### EXERCISE AIM
Look for the word "notebook" in the data below, and copy every line that holds it.

-------- EXERCISE DATA

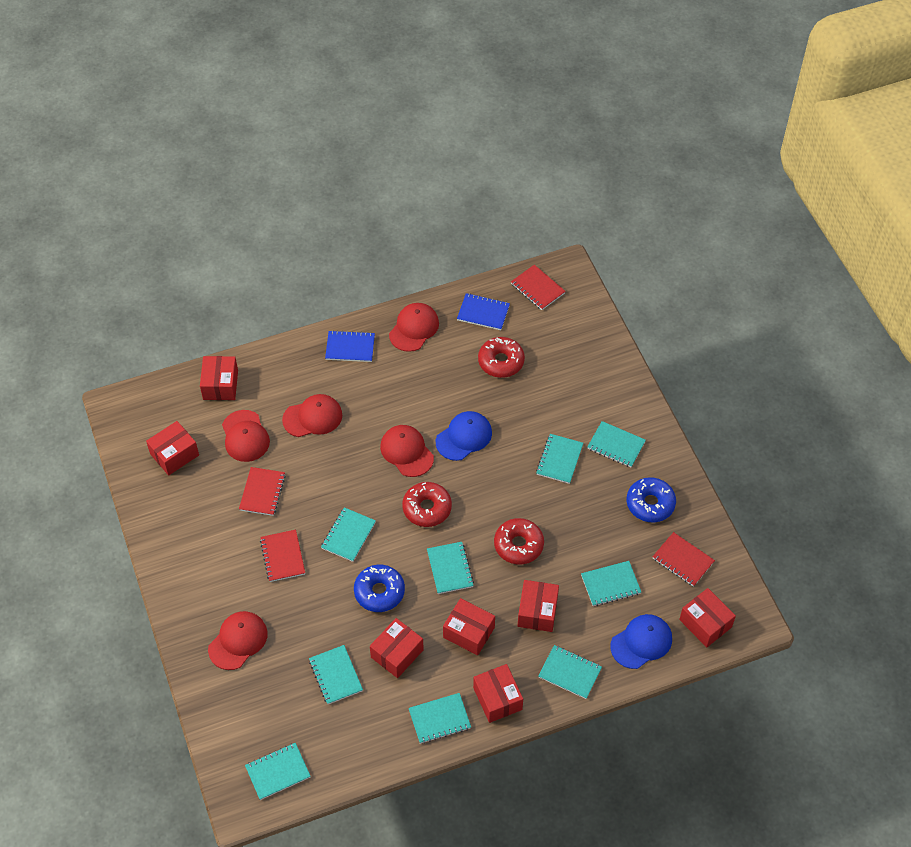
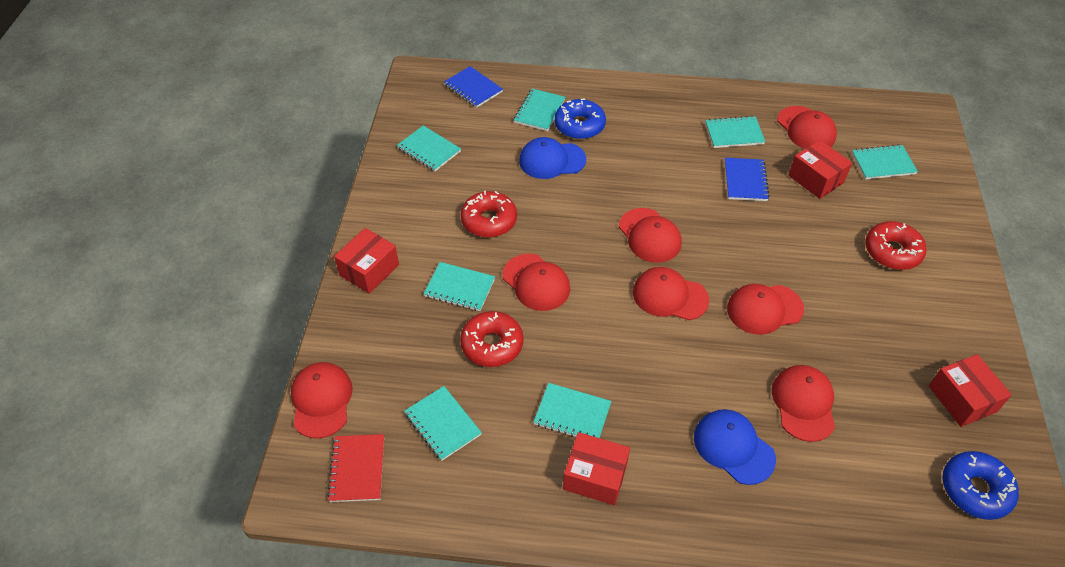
red box: 7 -> 4
red cap: 5 -> 7
red notebook: 4 -> 1
turquoise notebook: 9 -> 7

----------------

### RESPONSE
red notebook: 4 -> 1
turquoise notebook: 9 -> 7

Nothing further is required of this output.